EXCERPTED RECORDS Block Start
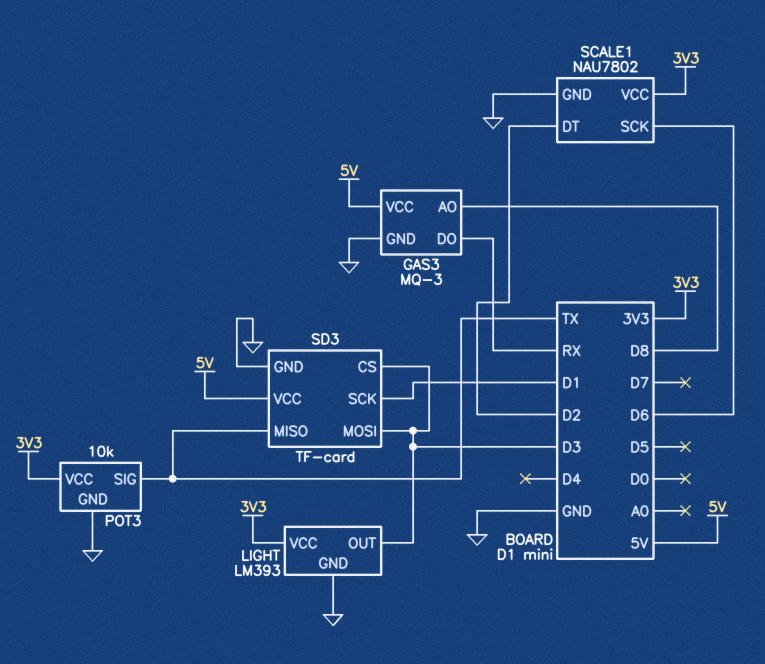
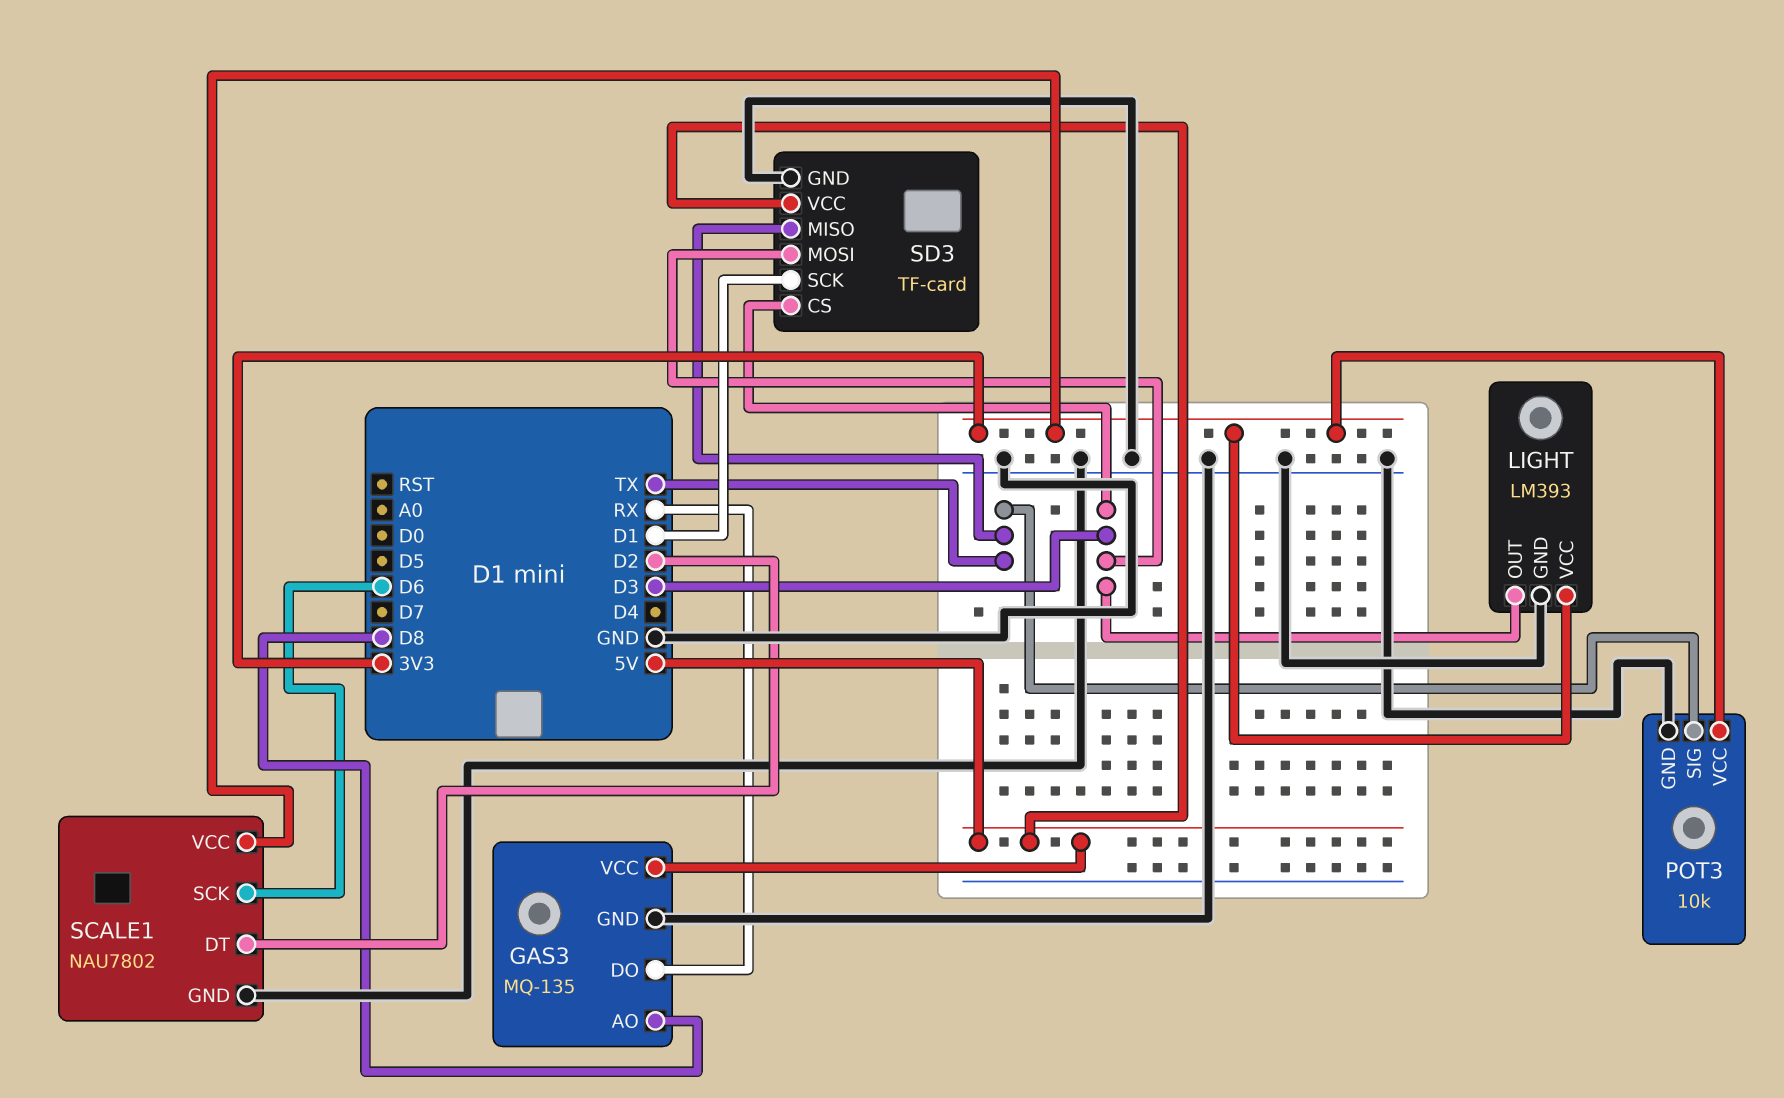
GAS3: MQ-3 -> MQ-135

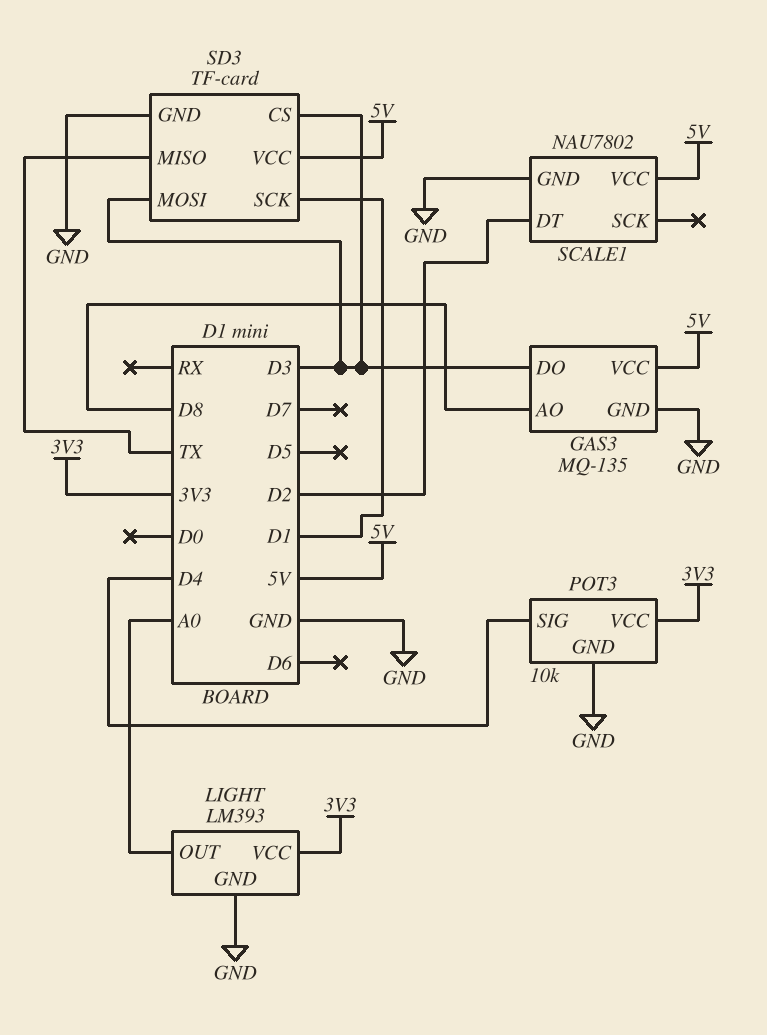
GAS3 pin DO: RX -> D3
LIGHT pin OUT: D3 -> A0
POT3 pin SIG: TX -> D4
SCALE1 pin SCK: D6 -> none
SCALE1 pin VCC: 3V3 -> 5V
EXCERPTED RECORDS Block End
> WORK REQUIRED
In the records above, return precisely the line containing "LIGHT pin OUT: D3 -> A0" and each line that comes after it, up to the final one.

> RESPONSE TO THE TASK
LIGHT pin OUT: D3 -> A0
POT3 pin SIG: TX -> D4
SCALE1 pin SCK: D6 -> none
SCALE1 pin VCC: 3V3 -> 5V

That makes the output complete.